> [Working data]
● ● ●

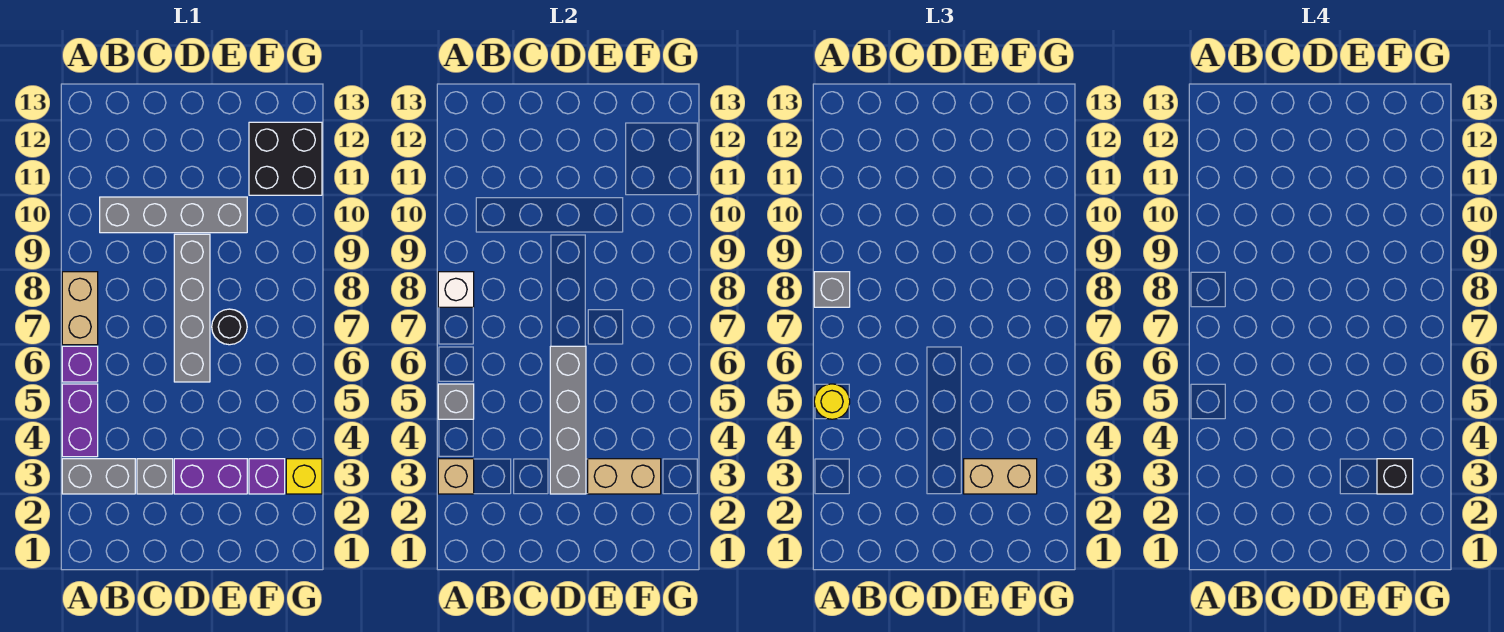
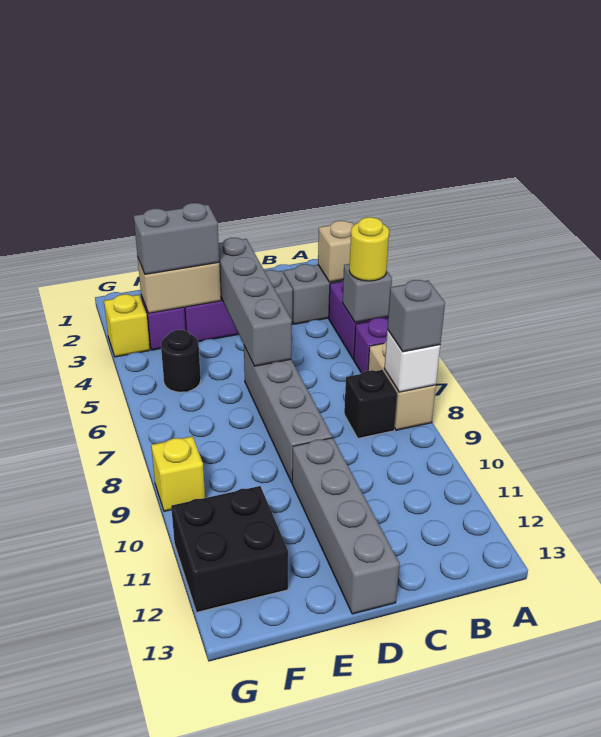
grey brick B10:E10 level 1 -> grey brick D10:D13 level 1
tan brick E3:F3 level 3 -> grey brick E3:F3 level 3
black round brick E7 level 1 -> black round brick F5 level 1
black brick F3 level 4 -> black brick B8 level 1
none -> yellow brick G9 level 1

● ● ●

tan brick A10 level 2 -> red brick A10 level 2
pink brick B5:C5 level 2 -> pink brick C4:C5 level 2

● ● ●

> [Action item]
If a line in the listing contains the string "grey", count it; then give only the number of such lines.

> [Output below]
2